=== Change detection outputs ===
•••••

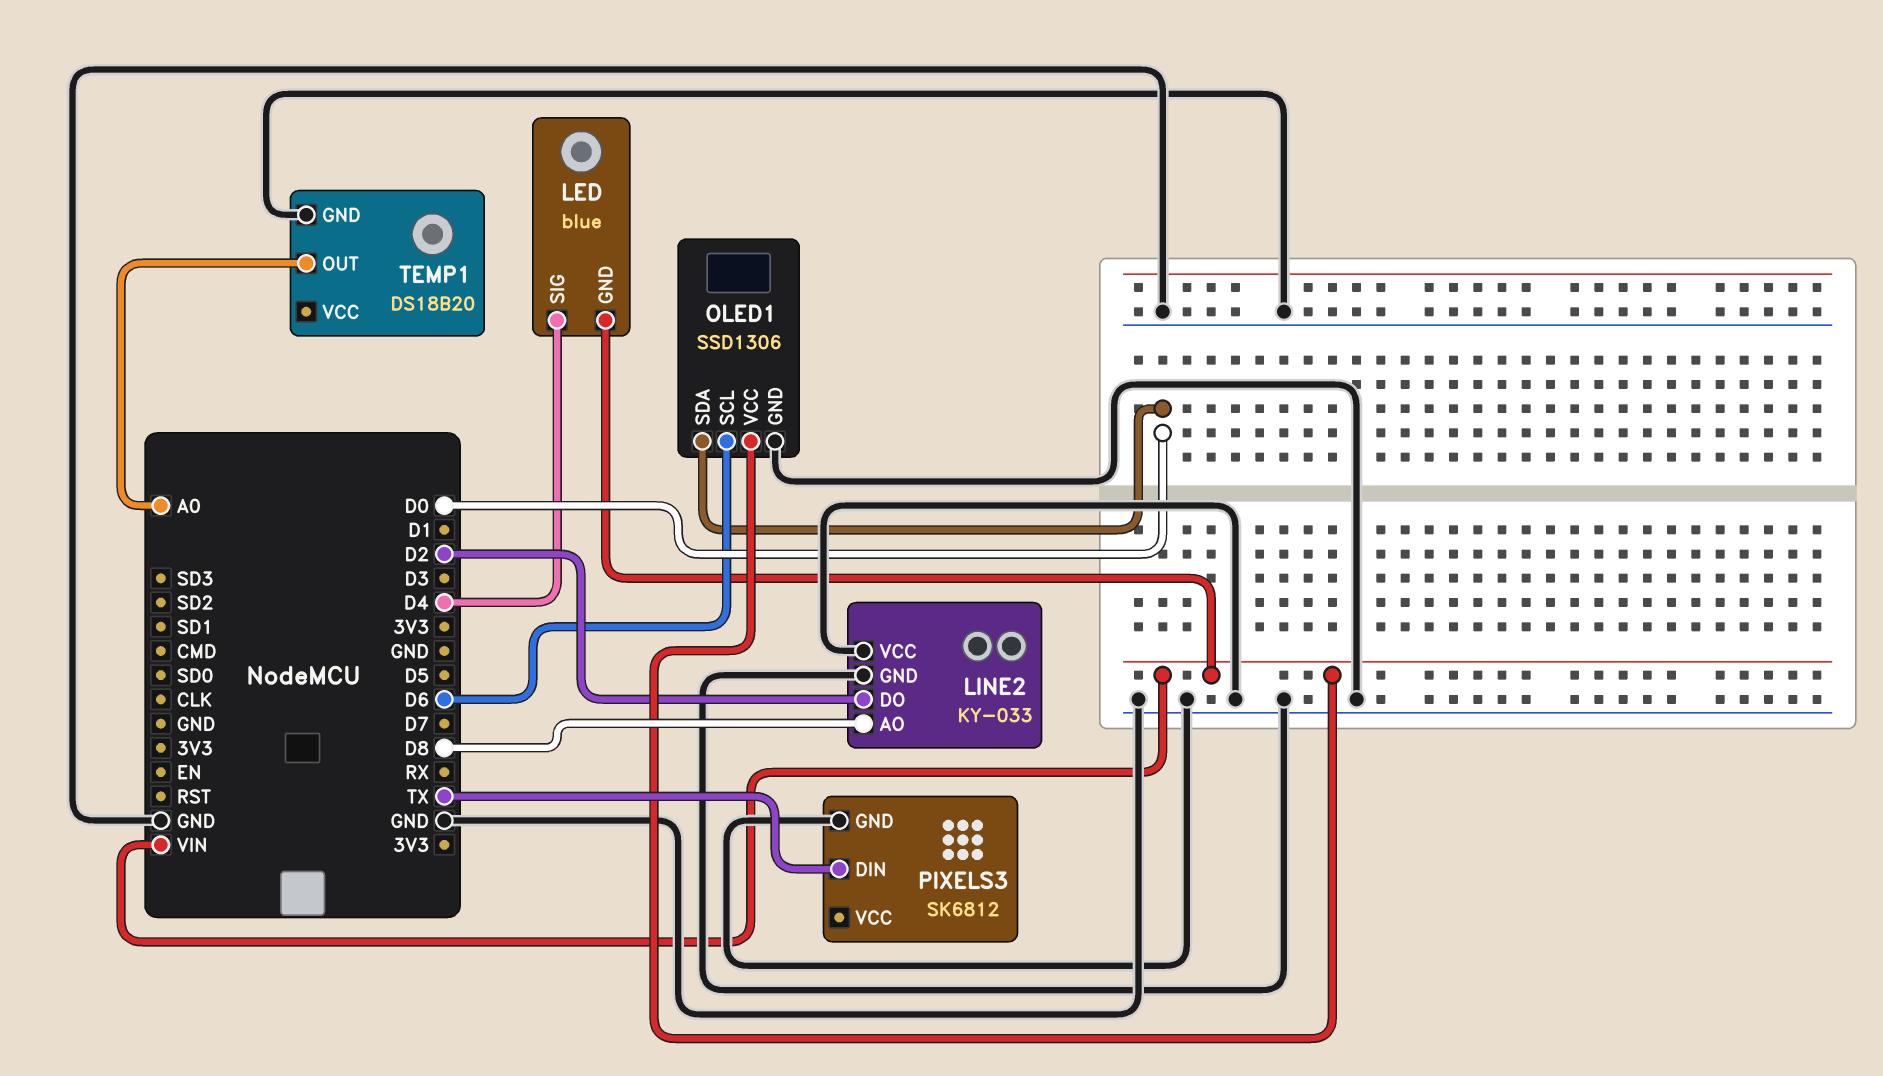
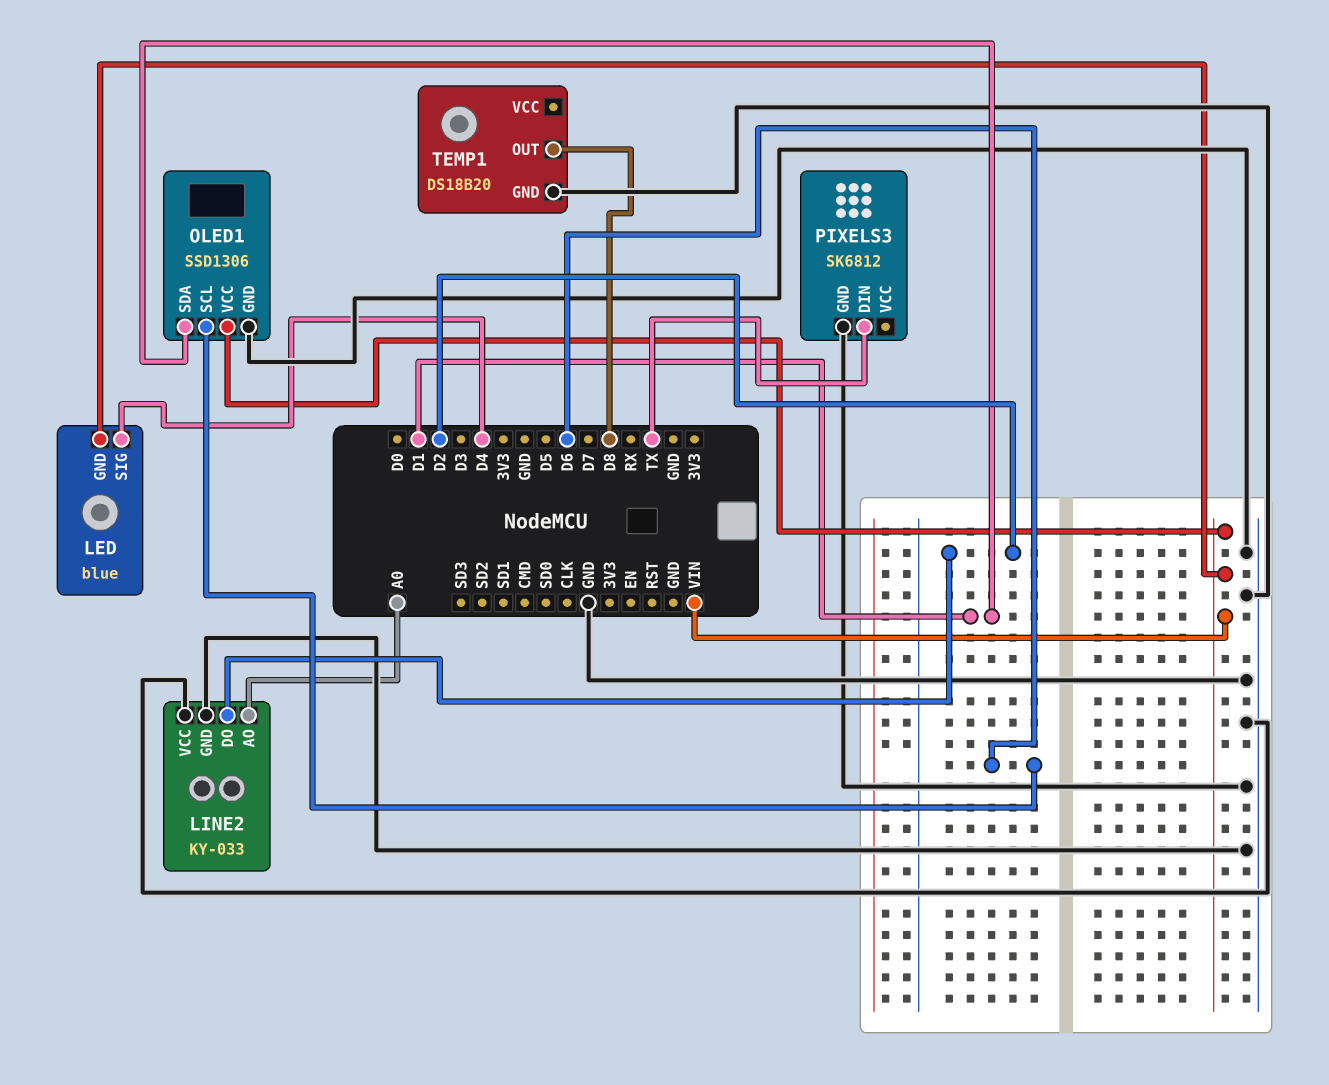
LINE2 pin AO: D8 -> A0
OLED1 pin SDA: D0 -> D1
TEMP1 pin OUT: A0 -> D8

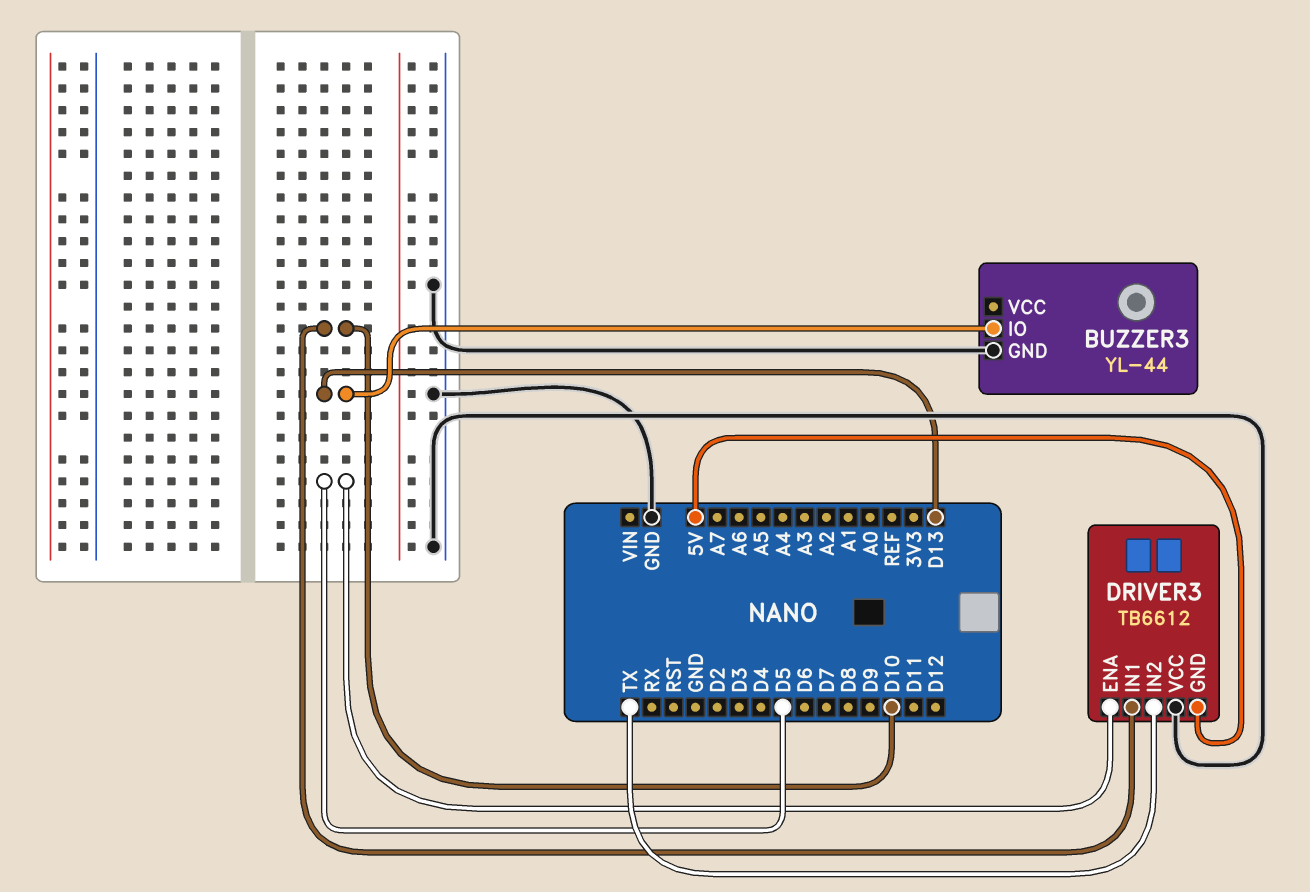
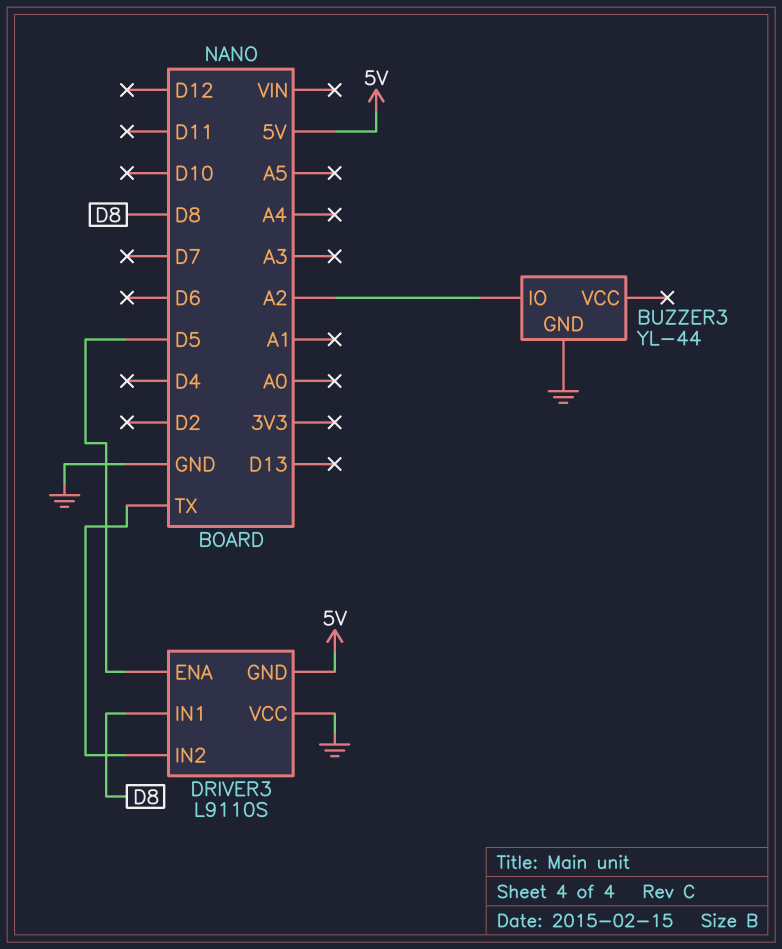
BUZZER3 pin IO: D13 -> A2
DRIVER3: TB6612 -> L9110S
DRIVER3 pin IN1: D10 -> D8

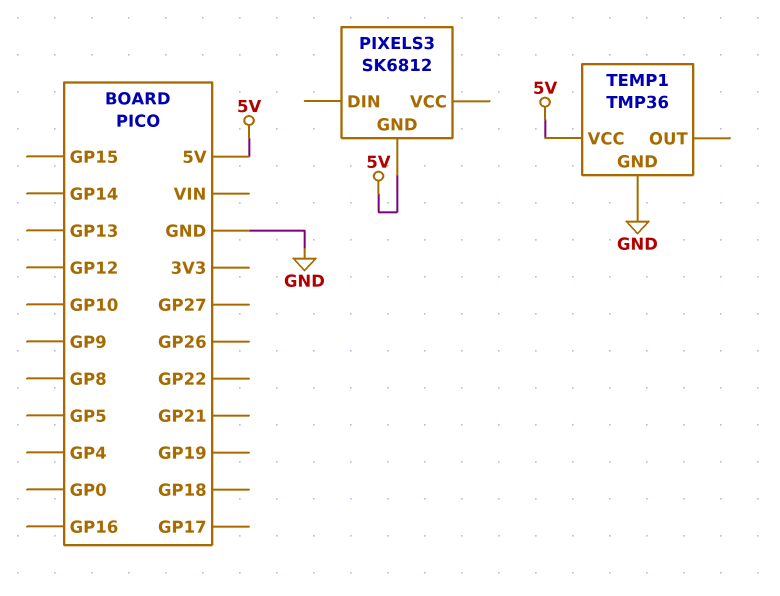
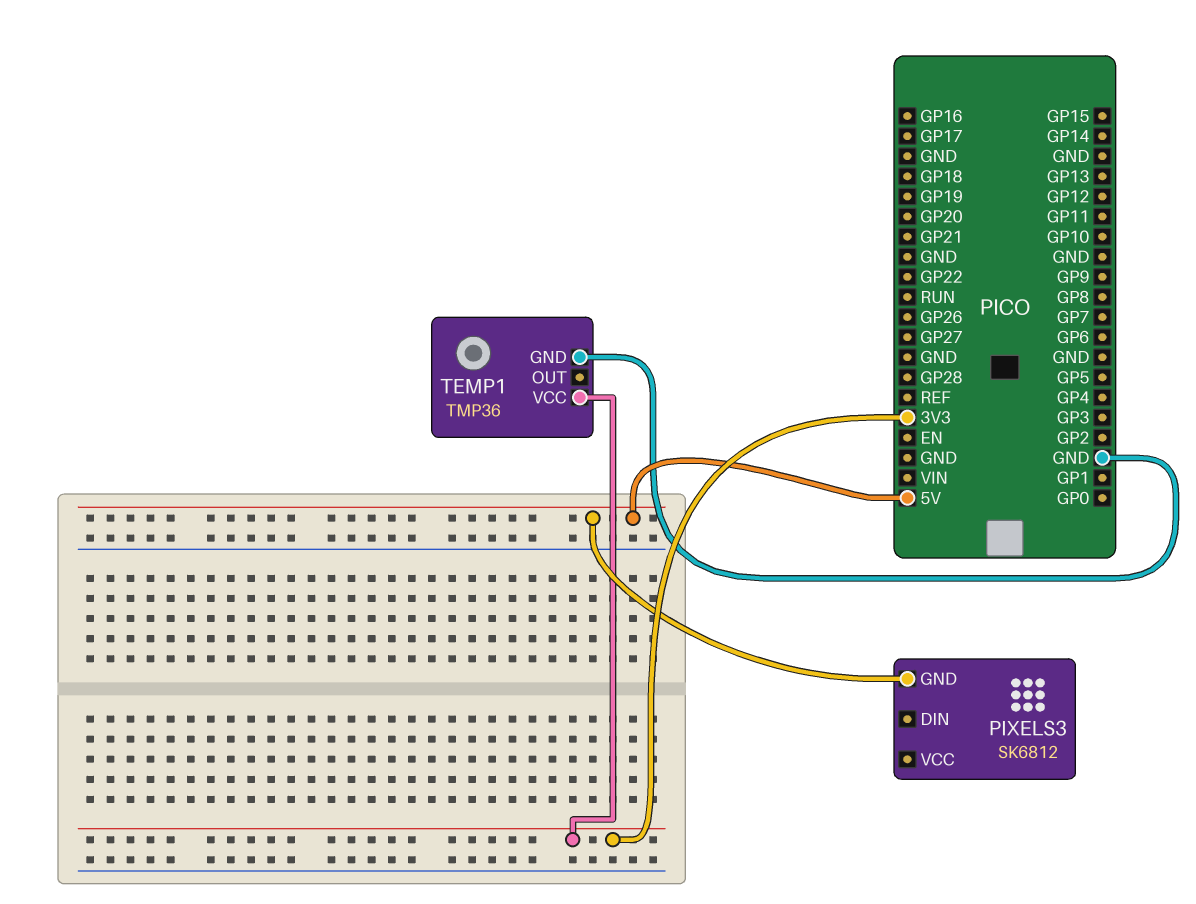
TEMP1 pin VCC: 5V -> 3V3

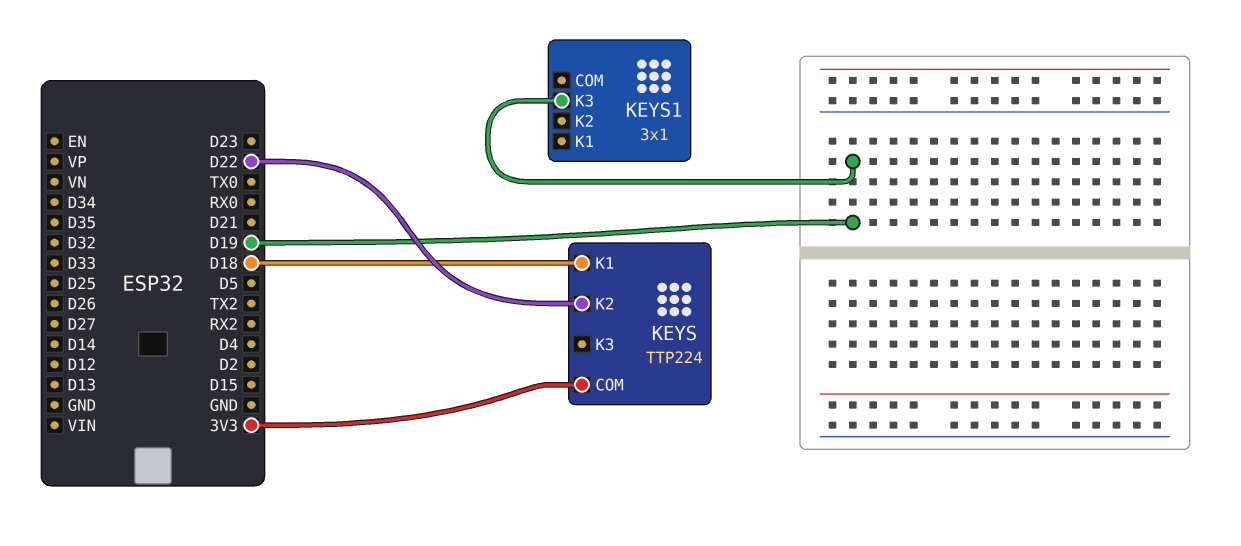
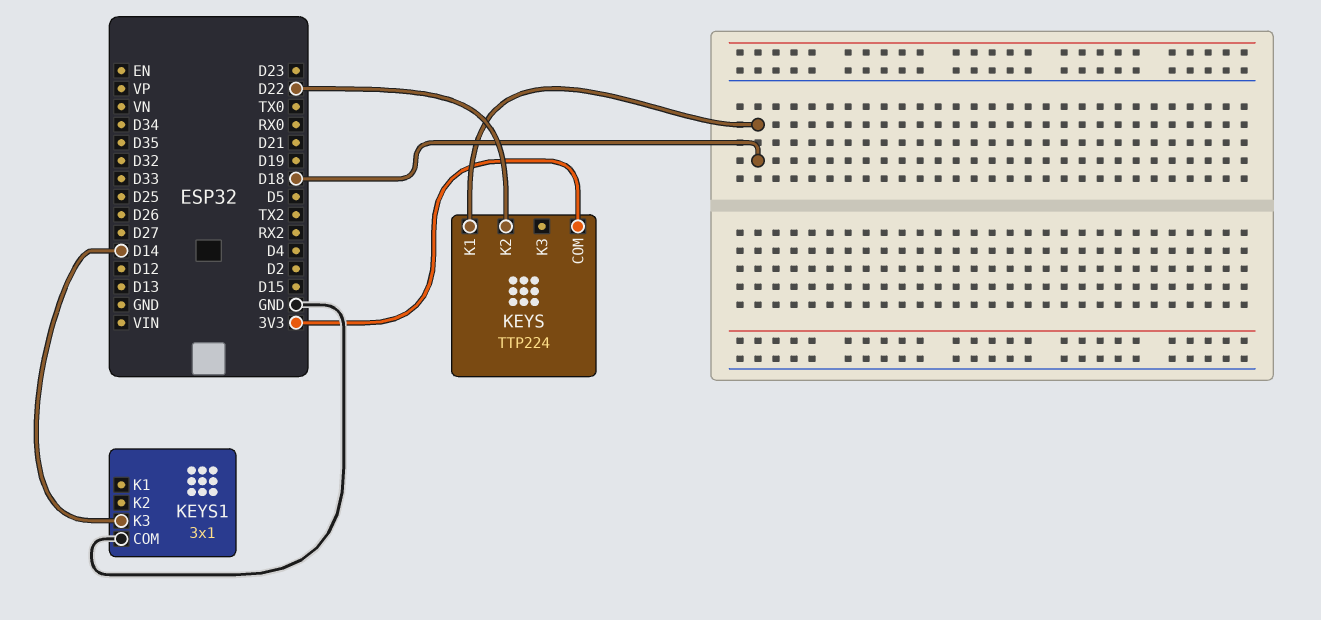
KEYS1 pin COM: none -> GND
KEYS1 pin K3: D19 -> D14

•••••

=== AIM OF THE TASK ===
The required output is the line containing "TEMP1 pin OUT: A0 -> D8" plus every line after it to the end of the data, copied exactly and with no pictures.

=== PROBLEM SOLUTION ===
TEMP1 pin OUT: A0 -> D8

BUZZER3 pin IO: D13 -> A2
DRIVER3: TB6612 -> L9110S
DRIVER3 pin IN1: D10 -> D8

TEMP1 pin VCC: 5V -> 3V3

KEYS1 pin COM: none -> GND
KEYS1 pin K3: D19 -> D14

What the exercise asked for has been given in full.